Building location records
- - -

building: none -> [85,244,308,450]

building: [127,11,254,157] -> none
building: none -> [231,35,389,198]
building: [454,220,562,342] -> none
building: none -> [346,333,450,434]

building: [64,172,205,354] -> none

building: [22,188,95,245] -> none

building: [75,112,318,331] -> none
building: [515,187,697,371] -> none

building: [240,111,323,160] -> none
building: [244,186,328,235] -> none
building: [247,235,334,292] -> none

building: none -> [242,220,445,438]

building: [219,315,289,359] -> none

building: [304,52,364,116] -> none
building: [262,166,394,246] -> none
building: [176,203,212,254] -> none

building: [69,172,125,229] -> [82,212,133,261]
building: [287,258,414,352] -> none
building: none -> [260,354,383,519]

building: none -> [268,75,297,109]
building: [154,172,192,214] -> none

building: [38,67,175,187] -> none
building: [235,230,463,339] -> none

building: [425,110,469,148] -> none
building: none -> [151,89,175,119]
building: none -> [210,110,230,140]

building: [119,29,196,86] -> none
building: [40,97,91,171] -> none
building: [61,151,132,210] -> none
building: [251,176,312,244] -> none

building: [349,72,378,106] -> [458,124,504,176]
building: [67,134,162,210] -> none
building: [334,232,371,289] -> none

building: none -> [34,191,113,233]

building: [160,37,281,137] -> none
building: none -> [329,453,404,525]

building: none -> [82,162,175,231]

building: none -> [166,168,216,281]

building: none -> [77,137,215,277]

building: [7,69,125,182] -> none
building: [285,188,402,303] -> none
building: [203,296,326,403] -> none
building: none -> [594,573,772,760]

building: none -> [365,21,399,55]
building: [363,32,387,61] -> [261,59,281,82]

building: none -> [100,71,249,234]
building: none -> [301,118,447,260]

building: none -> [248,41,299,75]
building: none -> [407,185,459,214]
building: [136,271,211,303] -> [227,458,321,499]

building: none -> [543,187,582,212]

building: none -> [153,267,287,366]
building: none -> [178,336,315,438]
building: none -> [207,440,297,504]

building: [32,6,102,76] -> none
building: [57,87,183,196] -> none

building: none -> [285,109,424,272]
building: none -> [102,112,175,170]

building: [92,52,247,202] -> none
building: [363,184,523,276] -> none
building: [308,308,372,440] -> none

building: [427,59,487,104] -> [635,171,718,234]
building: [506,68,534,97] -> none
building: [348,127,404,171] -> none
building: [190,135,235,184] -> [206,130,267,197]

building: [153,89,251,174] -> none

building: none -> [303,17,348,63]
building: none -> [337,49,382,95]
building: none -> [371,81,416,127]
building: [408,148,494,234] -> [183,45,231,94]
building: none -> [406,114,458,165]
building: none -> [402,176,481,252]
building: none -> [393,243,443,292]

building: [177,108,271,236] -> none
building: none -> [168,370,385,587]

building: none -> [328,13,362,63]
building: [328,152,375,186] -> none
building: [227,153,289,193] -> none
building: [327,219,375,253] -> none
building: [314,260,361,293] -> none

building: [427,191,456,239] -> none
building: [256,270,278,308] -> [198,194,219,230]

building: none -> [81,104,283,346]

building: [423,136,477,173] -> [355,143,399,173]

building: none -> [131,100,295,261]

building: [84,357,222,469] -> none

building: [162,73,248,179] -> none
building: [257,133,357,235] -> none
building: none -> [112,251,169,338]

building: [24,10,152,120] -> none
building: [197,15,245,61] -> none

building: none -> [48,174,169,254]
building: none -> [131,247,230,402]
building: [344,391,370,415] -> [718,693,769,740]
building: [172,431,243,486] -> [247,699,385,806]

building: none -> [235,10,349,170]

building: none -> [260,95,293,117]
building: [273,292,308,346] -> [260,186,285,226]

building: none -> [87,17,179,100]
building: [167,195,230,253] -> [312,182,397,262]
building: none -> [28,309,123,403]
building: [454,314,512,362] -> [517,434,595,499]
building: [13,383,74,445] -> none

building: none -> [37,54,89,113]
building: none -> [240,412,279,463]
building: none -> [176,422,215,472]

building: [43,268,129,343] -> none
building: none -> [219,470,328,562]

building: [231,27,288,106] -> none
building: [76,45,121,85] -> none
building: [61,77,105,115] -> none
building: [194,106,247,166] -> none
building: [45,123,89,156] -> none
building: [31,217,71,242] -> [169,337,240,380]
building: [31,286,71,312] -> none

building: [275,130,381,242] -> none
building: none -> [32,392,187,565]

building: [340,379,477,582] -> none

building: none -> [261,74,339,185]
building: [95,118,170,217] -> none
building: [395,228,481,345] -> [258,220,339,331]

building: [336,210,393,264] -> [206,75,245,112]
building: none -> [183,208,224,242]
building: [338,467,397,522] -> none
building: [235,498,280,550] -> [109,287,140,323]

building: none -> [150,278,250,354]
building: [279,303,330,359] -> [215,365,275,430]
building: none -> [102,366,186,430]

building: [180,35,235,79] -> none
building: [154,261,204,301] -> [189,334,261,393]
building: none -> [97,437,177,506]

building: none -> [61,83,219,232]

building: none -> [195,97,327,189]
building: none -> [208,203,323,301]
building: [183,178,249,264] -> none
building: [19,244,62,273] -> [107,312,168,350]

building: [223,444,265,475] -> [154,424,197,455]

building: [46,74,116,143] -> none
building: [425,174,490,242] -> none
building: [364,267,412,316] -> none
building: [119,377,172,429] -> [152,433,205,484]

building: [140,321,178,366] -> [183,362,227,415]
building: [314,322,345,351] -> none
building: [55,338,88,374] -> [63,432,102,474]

- - -

■ **ASSIGNMENT**
Reproduce verbatim the lines above, from the line with "building: none -> [543,187,582,212]" through the line with "building: none -> [102,112,175,170]".

■ **ANSWER TO THIS TASK**
building: none -> [543,187,582,212]

building: none -> [153,267,287,366]
building: none -> [178,336,315,438]
building: none -> [207,440,297,504]

building: [32,6,102,76] -> none
building: [57,87,183,196] -> none

building: none -> [285,109,424,272]
building: none -> [102,112,175,170]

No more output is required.